WORK TO DO: Pick out every line of the items that contains the string "tuplet", matching case exactly.

RECORDS FOR THE EXERCISE:
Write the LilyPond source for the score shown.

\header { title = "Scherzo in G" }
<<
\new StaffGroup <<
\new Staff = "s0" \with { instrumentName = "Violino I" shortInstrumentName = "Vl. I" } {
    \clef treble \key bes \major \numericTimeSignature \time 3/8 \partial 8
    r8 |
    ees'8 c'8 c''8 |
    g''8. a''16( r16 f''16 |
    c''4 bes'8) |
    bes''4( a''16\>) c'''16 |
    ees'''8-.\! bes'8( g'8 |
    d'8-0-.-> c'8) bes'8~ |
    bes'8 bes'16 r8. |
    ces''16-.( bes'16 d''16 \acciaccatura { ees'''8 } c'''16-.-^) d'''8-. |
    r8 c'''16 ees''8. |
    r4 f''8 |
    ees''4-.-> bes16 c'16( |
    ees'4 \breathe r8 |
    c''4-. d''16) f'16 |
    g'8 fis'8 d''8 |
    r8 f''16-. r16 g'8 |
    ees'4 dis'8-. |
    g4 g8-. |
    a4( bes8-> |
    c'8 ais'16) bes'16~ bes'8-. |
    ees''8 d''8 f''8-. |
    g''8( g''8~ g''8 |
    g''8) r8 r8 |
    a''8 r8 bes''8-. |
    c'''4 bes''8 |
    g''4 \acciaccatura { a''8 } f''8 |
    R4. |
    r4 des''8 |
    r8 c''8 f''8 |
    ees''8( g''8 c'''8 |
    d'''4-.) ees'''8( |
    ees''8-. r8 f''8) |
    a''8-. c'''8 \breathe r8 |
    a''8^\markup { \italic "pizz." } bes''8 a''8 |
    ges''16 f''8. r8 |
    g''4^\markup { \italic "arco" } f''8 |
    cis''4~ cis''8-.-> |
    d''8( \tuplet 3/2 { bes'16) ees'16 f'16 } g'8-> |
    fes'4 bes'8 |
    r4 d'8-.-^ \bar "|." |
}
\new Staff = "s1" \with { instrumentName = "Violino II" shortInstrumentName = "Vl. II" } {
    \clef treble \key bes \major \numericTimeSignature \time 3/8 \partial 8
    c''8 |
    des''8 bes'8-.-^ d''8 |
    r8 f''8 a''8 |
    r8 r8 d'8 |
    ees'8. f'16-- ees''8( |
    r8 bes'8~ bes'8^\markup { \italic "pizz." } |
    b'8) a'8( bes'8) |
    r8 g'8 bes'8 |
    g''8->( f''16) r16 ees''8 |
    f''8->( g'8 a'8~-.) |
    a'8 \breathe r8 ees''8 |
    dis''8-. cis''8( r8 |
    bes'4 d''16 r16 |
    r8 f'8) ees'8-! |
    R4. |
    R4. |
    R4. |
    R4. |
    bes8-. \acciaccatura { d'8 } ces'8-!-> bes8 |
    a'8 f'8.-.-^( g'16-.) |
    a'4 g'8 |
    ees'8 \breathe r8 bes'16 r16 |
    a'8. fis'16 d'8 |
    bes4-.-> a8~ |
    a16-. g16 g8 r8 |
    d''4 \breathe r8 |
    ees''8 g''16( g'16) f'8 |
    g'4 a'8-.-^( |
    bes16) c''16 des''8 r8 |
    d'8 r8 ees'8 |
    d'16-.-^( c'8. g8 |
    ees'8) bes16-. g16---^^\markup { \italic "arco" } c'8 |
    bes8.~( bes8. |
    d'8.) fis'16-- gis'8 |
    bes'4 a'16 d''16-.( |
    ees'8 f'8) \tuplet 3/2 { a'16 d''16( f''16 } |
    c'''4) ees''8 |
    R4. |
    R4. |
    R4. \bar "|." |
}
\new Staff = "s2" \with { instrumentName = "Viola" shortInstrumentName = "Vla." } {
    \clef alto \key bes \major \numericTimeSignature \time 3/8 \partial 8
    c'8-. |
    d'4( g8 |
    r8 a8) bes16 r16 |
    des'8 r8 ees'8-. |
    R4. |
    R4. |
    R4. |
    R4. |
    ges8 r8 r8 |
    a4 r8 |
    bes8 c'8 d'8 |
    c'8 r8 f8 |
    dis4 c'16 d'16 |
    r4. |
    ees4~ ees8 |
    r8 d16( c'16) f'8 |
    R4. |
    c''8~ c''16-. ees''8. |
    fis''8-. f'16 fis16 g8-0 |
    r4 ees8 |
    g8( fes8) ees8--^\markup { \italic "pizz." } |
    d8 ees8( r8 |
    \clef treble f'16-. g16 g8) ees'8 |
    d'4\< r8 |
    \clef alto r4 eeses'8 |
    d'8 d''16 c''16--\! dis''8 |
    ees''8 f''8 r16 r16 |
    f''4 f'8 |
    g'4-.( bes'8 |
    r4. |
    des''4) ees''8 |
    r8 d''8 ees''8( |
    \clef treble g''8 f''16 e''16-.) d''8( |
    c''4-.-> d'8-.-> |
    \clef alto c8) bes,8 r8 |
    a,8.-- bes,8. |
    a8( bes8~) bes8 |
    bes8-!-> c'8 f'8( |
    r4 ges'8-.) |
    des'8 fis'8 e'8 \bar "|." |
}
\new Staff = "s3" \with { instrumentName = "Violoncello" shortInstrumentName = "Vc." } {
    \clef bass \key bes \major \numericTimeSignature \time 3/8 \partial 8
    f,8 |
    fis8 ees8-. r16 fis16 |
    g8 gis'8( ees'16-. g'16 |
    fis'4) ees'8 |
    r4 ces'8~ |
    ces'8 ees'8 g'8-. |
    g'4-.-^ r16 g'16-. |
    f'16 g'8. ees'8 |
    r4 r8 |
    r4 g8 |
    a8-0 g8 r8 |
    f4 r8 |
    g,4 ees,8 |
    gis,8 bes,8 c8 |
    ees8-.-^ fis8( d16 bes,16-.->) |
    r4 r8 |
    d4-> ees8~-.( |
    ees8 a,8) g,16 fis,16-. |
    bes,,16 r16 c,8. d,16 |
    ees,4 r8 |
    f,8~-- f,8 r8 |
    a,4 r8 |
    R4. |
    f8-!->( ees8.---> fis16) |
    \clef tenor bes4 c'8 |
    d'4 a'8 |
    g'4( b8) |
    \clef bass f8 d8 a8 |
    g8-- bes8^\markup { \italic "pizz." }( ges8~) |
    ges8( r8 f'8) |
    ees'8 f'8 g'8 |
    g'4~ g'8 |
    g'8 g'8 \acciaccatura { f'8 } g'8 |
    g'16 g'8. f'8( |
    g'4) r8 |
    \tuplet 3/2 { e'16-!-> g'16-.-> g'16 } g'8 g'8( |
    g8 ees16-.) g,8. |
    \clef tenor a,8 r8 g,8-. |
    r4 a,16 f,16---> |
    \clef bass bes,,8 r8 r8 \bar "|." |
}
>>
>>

TASK ANSWER:
    d''8( \tuplet 3/2 { bes'16) ees'16 f'16 } g'8-> |
    ees'8 f'8) \tuplet 3/2 { a'16 d''16( f''16 } |
    \tuplet 3/2 { e'16-!-> g'16-.-> g'16 } g'8 g'8( |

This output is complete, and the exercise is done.